------ Data lines ------

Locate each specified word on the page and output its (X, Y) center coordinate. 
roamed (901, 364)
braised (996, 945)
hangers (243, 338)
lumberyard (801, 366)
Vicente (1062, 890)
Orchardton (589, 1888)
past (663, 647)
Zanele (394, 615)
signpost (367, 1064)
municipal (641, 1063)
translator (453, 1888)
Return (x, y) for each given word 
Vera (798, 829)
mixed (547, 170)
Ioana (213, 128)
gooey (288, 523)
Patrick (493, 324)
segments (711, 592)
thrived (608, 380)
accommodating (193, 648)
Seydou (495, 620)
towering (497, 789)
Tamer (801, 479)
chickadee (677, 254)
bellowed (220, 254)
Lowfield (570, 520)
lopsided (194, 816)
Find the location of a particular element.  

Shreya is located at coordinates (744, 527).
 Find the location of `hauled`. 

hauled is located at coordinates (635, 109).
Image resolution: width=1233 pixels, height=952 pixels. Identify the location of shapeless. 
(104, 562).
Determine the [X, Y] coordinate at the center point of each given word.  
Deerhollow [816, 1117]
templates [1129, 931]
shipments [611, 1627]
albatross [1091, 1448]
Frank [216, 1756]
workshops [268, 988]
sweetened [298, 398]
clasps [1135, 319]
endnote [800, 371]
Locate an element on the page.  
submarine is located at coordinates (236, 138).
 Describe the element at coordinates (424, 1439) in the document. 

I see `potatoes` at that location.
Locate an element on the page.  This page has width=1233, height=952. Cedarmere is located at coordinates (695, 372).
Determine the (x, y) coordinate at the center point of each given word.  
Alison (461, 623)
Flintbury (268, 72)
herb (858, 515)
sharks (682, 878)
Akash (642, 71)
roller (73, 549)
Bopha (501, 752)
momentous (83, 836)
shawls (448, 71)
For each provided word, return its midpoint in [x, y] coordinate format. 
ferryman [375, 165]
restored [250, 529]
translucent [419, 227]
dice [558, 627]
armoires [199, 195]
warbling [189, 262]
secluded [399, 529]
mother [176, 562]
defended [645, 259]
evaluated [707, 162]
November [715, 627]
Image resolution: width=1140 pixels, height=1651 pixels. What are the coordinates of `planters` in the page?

------

Reproduce, unchanged, everything from the line containing "Describe the element" down to the last line of the items, with that first line and the final line both included.

 Describe the element at coordinates (424, 1439) in the document. 

I see `potatoes` at that location.
Locate an element on the page.  This page has width=1233, height=952. Cedarmere is located at coordinates (695, 372).
Determine the (x, y) coordinate at the center point of each given word.  
Alison (461, 623)
Flintbury (268, 72)
herb (858, 515)
sharks (682, 878)
Akash (642, 71)
roller (73, 549)
Bopha (501, 752)
momentous (83, 836)
shawls (448, 71)
For each provided word, return its midpoint in [x, y] coordinate format. 
ferryman [375, 165]
restored [250, 529]
translucent [419, 227]
dice [558, 627]
armoires [199, 195]
warbling [189, 262]
secluded [399, 529]
mother [176, 562]
defended [645, 259]
evaluated [707, 162]
November [715, 627]
Image resolution: width=1140 pixels, height=1651 pixels. What are the coordinates of `planters` in the page?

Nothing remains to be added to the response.